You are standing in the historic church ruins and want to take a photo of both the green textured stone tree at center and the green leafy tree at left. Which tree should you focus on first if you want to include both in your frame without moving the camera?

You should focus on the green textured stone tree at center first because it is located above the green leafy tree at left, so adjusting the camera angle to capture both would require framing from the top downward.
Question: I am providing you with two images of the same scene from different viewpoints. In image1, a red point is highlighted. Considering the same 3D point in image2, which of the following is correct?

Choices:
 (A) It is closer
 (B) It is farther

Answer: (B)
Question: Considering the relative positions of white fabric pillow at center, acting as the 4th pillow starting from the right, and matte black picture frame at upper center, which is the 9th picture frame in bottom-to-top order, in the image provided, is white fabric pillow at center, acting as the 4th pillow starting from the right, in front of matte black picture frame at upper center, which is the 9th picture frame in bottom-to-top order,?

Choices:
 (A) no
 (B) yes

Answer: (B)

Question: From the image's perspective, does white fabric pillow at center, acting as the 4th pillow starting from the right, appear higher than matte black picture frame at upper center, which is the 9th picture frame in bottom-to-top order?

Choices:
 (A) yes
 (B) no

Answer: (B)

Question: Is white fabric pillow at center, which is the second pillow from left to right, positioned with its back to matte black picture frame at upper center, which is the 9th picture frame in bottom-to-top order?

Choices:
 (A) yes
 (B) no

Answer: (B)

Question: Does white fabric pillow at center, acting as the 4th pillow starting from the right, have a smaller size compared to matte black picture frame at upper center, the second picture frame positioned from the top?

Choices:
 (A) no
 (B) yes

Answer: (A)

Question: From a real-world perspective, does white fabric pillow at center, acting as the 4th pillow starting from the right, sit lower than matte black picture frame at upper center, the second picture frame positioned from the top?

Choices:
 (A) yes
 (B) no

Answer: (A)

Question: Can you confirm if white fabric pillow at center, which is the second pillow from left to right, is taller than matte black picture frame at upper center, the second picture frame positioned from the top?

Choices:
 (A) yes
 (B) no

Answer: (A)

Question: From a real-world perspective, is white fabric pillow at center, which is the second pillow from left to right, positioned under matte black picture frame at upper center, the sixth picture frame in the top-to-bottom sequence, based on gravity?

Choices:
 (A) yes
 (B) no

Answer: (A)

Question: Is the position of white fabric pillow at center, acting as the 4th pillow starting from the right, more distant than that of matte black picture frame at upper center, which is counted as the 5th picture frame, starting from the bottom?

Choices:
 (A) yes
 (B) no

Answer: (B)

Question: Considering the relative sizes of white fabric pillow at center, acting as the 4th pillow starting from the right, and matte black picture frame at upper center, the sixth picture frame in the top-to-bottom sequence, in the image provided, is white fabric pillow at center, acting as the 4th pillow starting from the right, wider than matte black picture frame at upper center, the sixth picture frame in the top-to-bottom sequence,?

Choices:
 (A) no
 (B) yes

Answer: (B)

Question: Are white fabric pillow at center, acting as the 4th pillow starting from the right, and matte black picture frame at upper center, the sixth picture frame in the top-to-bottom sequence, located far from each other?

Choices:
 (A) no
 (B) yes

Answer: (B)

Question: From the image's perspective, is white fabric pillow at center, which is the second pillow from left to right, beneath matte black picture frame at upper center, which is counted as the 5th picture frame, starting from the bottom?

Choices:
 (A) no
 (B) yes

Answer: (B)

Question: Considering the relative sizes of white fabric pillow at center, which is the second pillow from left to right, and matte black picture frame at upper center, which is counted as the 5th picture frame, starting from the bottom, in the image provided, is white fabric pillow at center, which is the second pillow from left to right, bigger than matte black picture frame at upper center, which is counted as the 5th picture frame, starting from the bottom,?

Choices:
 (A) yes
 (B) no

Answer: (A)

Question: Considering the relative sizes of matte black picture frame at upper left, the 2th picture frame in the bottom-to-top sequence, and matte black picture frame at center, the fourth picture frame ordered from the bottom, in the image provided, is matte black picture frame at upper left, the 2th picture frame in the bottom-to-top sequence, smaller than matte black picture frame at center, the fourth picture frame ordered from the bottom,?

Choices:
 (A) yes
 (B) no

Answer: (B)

□ □ □ □ □

▶ [PROBLEM REQUIREMENTS]: Reproduce the material above, swapping each "matte black picture frame" for "dark wooden picture frame" and keeping everything else the same.

▶ [EXERCISE OUTPUT]:
You are standing in the historic church ruins and want to take a photo of both the green textured stone tree at center and the green leafy tree at left. Which tree should you focus on first if you want to include both in your frame without moving the camera?

You should focus on the green textured stone tree at center first because it is located above the green leafy tree at left, so adjusting the camera angle to capture both would require framing from the top downward.
Question: I am providing you with two images of the same scene from different viewpoints. In image1, a red point is highlighted. Considering the same 3D point in image2, which of the following is correct?

Choices:
 (A) It is closer
 (B) It is farther

Answer: (B)
Question: Considering the relative positions of white fabric pillow at center, acting as the 4th pillow starting from the right, and dark wooden picture frame at upper center, which is the 9th picture frame in bottom-to-top order, in the image provided, is white fabric pillow at center, acting as the 4th pillow starting from the right, in front of dark wooden picture frame at upper center, which is the 9th picture frame in bottom-to-top order,?

Choices:
 (A) no
 (B) yes

Answer: (B)

Question: From the image's perspective, does white fabric pillow at center, acting as the 4th pillow starting from the right, appear higher than dark wooden picture frame at upper center, which is the 9th picture frame in bottom-to-top order?

Choices:
 (A) yes
 (B) no

Answer: (B)

Question: Is white fabric pillow at center, which is the second pillow from left to right, positioned with its back to dark wooden picture frame at upper center, which is the 9th picture frame in bottom-to-top order?

Choices:
 (A) yes
 (B) no

Answer: (B)

Question: Does white fabric pillow at center, acting as the 4th pillow starting from the right, have a smaller size compared to dark wooden picture frame at upper center, the second picture frame positioned from the top?

Choices:
 (A) no
 (B) yes

Answer: (A)

Question: From a real-world perspective, does white fabric pillow at center, acting as the 4th pillow starting from the right, sit lower than dark wooden picture frame at upper center, the second picture frame positioned from the top?

Choices:
 (A) yes
 (B) no

Answer: (A)

Question: Can you confirm if white fabric pillow at center, which is the second pillow from left to right, is taller than dark wooden picture frame at upper center, the second picture frame positioned from the top?

Choices:
 (A) yes
 (B) no

Answer: (A)

Question: From a real-world perspective, is white fabric pillow at center, which is the second pillow from left to right, positioned under dark wooden picture frame at upper center, the sixth picture frame in the top-to-bottom sequence, based on gravity?

Choices:
 (A) yes
 (B) no

Answer: (A)

Question: Is the position of white fabric pillow at center, acting as the 4th pillow starting from the right, more distant than that of dark wooden picture frame at upper center, which is counted as the 5th picture frame, starting from the bottom?

Choices:
 (A) yes
 (B) no

Answer: (B)

Question: Considering the relative sizes of white fabric pillow at center, acting as the 4th pillow starting from the right, and dark wooden picture frame at upper center, the sixth picture frame in the top-to-bottom sequence, in the image provided, is white fabric pillow at center, acting as the 4th pillow starting from the right, wider than dark wooden picture frame at upper center, the sixth picture frame in the top-to-bottom sequence,?

Choices:
 (A) no
 (B) yes

Answer: (B)

Question: Are white fabric pillow at center, acting as the 4th pillow starting from the right, and dark wooden picture frame at upper center, the sixth picture frame in the top-to-bottom sequence, located far from each other?

Choices:
 (A) no
 (B) yes

Answer: (B)

Question: From the image's perspective, is white fabric pillow at center, which is the second pillow from left to right, beneath dark wooden picture frame at upper center, which is counted as the 5th picture frame, starting from the bottom?

Choices:
 (A) no
 (B) yes

Answer: (B)

Question: Considering the relative sizes of white fabric pillow at center, which is the second pillow from left to right, and dark wooden picture frame at upper center, which is counted as the 5th picture frame, starting from the bottom, in the image provided, is white fabric pillow at center, which is the second pillow from left to right, bigger than dark wooden picture frame at upper center, which is counted as the 5th picture frame, starting from the bottom,?

Choices:
 (A) yes
 (B) no

Answer: (A)

Question: Considering the relative sizes of dark wooden picture frame at upper left, the 2th picture frame in the bottom-to-top sequence, and dark wooden picture frame at center, the fourth picture frame ordered from the bottom, in the image provided, is dark wooden picture frame at upper left, the 2th picture frame in the bottom-to-top sequence, smaller than dark wooden picture frame at center, the fourth picture frame ordered from the bottom,?

Choices:
 (A) yes
 (B) no

Answer: (B)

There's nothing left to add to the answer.